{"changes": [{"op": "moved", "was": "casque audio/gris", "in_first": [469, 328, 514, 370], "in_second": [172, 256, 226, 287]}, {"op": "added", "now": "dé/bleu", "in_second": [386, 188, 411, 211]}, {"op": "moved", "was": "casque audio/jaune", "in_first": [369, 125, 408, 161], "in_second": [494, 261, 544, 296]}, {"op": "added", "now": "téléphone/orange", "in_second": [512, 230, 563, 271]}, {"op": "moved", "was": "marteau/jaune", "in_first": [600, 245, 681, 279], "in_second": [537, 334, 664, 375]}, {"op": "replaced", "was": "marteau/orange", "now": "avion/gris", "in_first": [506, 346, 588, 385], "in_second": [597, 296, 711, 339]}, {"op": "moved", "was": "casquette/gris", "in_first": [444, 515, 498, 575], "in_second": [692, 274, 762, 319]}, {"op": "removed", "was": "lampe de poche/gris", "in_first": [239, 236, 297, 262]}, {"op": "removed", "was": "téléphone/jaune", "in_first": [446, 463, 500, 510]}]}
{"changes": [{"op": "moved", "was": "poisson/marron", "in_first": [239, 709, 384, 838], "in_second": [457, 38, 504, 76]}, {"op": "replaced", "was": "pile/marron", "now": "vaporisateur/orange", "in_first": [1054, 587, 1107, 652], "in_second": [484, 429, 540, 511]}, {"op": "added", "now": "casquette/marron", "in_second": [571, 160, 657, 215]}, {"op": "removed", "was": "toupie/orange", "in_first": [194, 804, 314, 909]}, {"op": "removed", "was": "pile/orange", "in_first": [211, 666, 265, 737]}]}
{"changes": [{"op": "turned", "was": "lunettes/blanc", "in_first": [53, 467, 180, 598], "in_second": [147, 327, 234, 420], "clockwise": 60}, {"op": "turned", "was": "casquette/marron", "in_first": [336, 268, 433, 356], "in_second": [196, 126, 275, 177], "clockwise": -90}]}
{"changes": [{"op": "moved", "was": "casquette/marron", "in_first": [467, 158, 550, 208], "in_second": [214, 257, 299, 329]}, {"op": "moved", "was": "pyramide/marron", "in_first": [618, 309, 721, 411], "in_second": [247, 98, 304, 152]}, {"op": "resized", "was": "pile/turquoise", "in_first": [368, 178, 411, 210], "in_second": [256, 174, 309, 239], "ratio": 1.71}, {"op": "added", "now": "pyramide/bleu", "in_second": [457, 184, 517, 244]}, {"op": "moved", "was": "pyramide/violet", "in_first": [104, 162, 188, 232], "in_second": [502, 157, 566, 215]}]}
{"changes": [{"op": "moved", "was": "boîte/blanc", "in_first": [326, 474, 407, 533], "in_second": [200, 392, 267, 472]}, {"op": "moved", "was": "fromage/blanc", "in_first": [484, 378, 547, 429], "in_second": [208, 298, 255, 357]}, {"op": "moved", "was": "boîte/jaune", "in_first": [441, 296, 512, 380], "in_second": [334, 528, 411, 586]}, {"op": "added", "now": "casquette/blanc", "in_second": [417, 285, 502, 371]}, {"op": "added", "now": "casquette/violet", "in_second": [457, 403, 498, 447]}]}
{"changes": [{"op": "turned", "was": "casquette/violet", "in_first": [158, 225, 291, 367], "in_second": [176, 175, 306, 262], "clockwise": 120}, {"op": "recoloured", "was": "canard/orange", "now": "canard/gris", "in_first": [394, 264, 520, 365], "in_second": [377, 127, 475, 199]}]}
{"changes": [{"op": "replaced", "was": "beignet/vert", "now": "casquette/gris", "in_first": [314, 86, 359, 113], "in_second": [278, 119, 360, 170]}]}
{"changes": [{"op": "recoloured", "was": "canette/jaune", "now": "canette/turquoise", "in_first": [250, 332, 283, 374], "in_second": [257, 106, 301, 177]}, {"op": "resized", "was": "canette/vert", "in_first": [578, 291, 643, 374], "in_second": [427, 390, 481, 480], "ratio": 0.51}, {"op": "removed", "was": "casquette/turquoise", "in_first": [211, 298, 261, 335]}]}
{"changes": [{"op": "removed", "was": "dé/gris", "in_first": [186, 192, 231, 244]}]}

* [THE TASK]:
Set down each line of the data precisely as it appears above.

* [COMPLETED EXERCISE]:
{"changes": [{"op": "moved", "was": "casque audio/gris", "in_first": [469, 328, 514, 370], "in_second": [172, 256, 226, 287]}, {"op": "added", "now": "dé/bleu", "in_second": [386, 188, 411, 211]}, {"op": "moved", "was": "casque audio/jaune", "in_first": [369, 125, 408, 161], "in_second": [494, 261, 544, 296]}, {"op": "added", "now": "téléphone/orange", "in_second": [512, 230, 563, 271]}, {"op": "moved", "was": "marteau/jaune", "in_first": [600, 245, 681, 279], "in_second": [537, 334, 664, 375]}, {"op": "replaced", "was": "marteau/orange", "now": "avion/gris", "in_first": [506, 346, 588, 385], "in_second": [597, 296, 711, 339]}, {"op": "moved", "was": "casquette/gris", "in_first": [444, 515, 498, 575], "in_second": [692, 274, 762, 319]}, {"op": "removed", "was": "lampe de poche/gris", "in_first": [239, 236, 297, 262]}, {"op": "removed", "was": "téléphone/jaune", "in_first": [446, 463, 500, 510]}]}
{"changes": [{"op": "moved", "was": "poisson/marron", "in_first": [239, 709, 384, 838], "in_second": [457, 38, 504, 76]}, {"op": "replaced", "was": "pile/marron", "now": "vaporisateur/orange", "in_first": [1054, 587, 1107, 652], "in_second": [484, 429, 540, 511]}, {"op": "added", "now": "casquette/marron", "in_second": [571, 160, 657, 215]}, {"op": "removed", "was": "toupie/orange", "in_first": [194, 804, 314, 909]}, {"op": "removed", "was": "pile/orange", "in_first": [211, 666, 265, 737]}]}
{"changes": [{"op": "turned", "was": "lunettes/blanc", "in_first": [53, 467, 180, 598], "in_second": [147, 327, 234, 420], "clockwise": 60}, {"op": "turned", "was": "casquette/marron", "in_first": [336, 268, 433, 356], "in_second": [196, 126, 275, 177], "clockwise": -90}]}
{"changes": [{"op": "moved", "was": "casquette/marron", "in_first": [467, 158, 550, 208], "in_second": [214, 257, 299, 329]}, {"op": "moved", "was": "pyramide/marron", "in_first": [618, 309, 721, 411], "in_second": [247, 98, 304, 152]}, {"op": "resized", "was": "pile/turquoise", "in_first": [368, 178, 411, 210], "in_second": [256, 174, 309, 239], "ratio": 1.71}, {"op": "added", "now": "pyramide/bleu", "in_second": [457, 184, 517, 244]}, {"op": "moved", "was": "pyramide/violet", "in_first": [104, 162, 188, 232], "in_second": [502, 157, 566, 215]}]}
{"changes": [{"op": "moved", "was": "boîte/blanc", "in_first": [326, 474, 407, 533], "in_second": [200, 392, 267, 472]}, {"op": "moved", "was": "fromage/blanc", "in_first": [484, 378, 547, 429], "in_second": [208, 298, 255, 357]}, {"op": "moved", "was": "boîte/jaune", "in_first": [441, 296, 512, 380], "in_second": [334, 528, 411, 586]}, {"op": "added", "now": "casquette/blanc", "in_second": [417, 285, 502, 371]}, {"op": "added", "now": "casquette/violet", "in_second": [457, 403, 498, 447]}]}
{"changes": [{"op": "turned", "was": "casquette/violet", "in_first": [158, 225, 291, 367], "in_second": [176, 175, 306, 262], "clockwise": 120}, {"op": "recoloured", "was": "canard/orange", "now": "canard/gris", "in_first": [394, 264, 520, 365], "in_second": [377, 127, 475, 199]}]}
{"changes": [{"op": "replaced", "was": "beignet/vert", "now": "casquette/gris", "in_first": [314, 86, 359, 113], "in_second": [278, 119, 360, 170]}]}
{"changes": [{"op": "recoloured", "was": "canette/jaune", "now": "canette/turquoise", "in_first": [250, 332, 283, 374], "in_second": [257, 106, 301, 177]}, {"op": "resized", "was": "canette/vert", "in_first": [578, 291, 643, 374], "in_second": [427, 390, 481, 480], "ratio": 0.51}, {"op": "removed", "was": "casquette/turquoise", "in_first": [211, 298, 261, 335]}]}
{"changes": [{"op": "removed", "was": "dé/gris", "in_first": [186, 192, 231, 244]}]}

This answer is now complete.